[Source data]
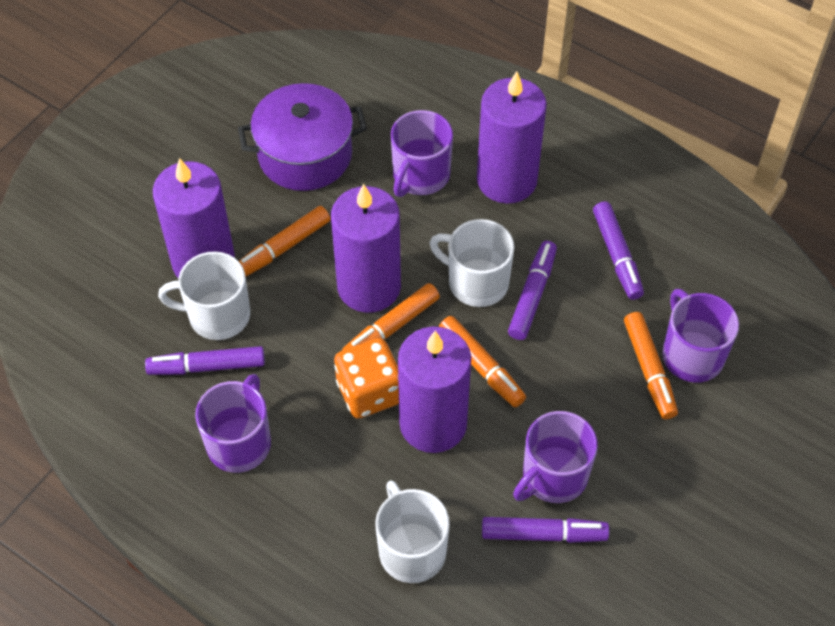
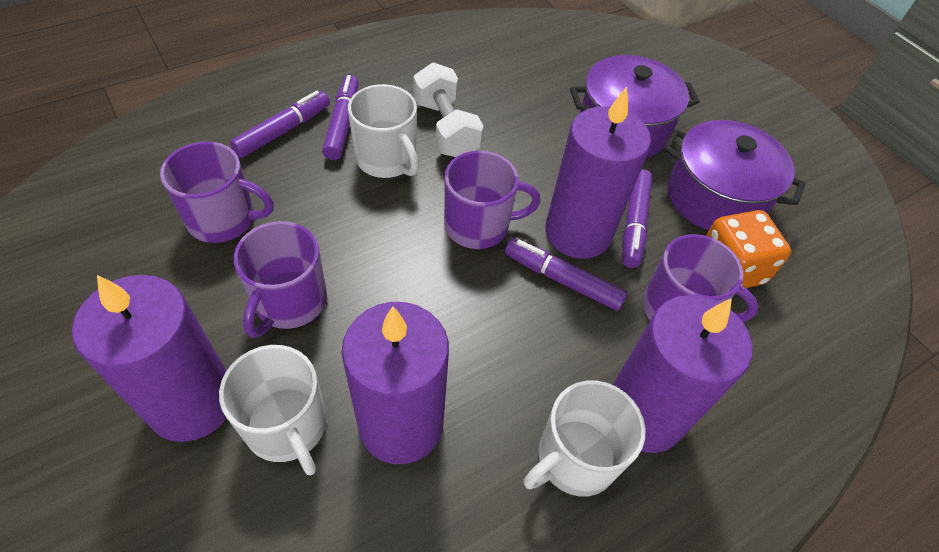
orange marker: 4 -> 0
purple pot: 1 -> 2
white dumbbell: 0 -> 1

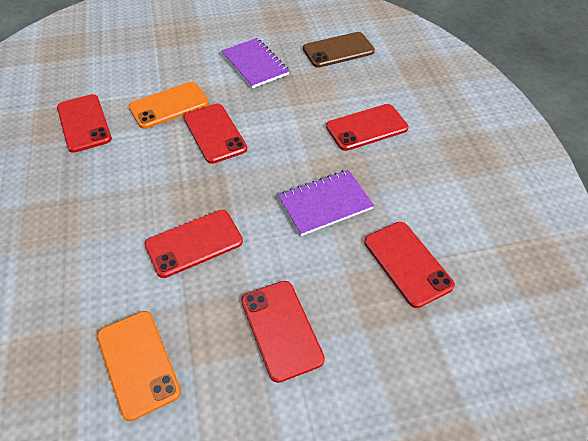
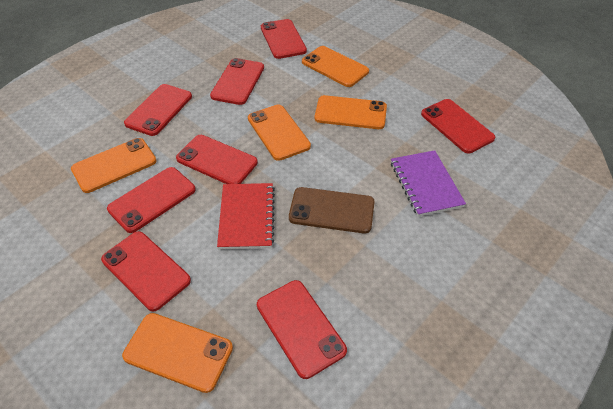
orange phone: 2 -> 5
purple notebook: 2 -> 1
red notebook: 0 -> 1
red phone: 6 -> 8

- _Your task_
What is needed is an exact repeat of the records, with every picture left out.

- _Your response_
orange marker: 4 -> 0
purple pot: 1 -> 2
white dumbbell: 0 -> 1

orange phone: 2 -> 5
purple notebook: 2 -> 1
red notebook: 0 -> 1
red phone: 6 -> 8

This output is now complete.